--- How to complete this task ---
When you reach the line that contains "orange plate K5:L5" in the data below, start reproducing lines exactly, and stop after the line that contains "cyan brick D2:D4".

--- Data for review ---
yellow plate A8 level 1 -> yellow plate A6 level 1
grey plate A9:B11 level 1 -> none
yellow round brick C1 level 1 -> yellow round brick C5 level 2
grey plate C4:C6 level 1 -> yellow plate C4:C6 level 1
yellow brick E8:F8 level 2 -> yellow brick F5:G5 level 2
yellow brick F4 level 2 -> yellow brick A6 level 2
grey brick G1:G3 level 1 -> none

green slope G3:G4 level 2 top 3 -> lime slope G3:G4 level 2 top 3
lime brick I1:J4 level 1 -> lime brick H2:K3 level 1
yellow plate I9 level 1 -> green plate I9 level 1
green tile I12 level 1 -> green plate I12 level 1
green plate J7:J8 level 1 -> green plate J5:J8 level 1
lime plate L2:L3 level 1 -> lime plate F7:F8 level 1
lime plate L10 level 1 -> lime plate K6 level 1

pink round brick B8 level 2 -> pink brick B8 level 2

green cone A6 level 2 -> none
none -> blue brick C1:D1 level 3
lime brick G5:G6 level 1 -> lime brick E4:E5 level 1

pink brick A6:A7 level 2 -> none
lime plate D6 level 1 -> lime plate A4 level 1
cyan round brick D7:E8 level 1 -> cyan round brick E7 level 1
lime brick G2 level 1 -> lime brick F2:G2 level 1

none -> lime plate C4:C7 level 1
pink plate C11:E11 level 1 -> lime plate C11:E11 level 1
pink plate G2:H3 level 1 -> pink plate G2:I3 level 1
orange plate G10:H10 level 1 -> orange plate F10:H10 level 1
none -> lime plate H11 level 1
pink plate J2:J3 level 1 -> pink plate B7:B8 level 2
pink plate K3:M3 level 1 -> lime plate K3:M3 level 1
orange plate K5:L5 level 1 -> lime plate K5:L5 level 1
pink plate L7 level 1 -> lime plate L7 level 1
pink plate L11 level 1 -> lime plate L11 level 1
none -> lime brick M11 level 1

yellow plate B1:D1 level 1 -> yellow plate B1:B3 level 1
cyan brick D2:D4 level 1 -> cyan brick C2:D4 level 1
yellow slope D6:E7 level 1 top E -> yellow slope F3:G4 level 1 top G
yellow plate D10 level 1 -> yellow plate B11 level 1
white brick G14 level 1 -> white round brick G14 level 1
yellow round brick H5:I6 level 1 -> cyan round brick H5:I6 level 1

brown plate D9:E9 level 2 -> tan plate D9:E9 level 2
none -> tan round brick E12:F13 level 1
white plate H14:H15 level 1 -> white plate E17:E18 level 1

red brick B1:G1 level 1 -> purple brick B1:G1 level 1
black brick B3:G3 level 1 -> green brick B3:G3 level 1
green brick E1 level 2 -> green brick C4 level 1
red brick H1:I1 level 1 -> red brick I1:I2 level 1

--- Response box ---
orange plate K5:L5 level 1 -> lime plate K5:L5 level 1
pink plate L7 level 1 -> lime plate L7 level 1
pink plate L11 level 1 -> lime plate L11 level 1
none -> lime brick M11 level 1

yellow plate B1:D1 level 1 -> yellow plate B1:B3 level 1
cyan brick D2:D4 level 1 -> cyan brick C2:D4 level 1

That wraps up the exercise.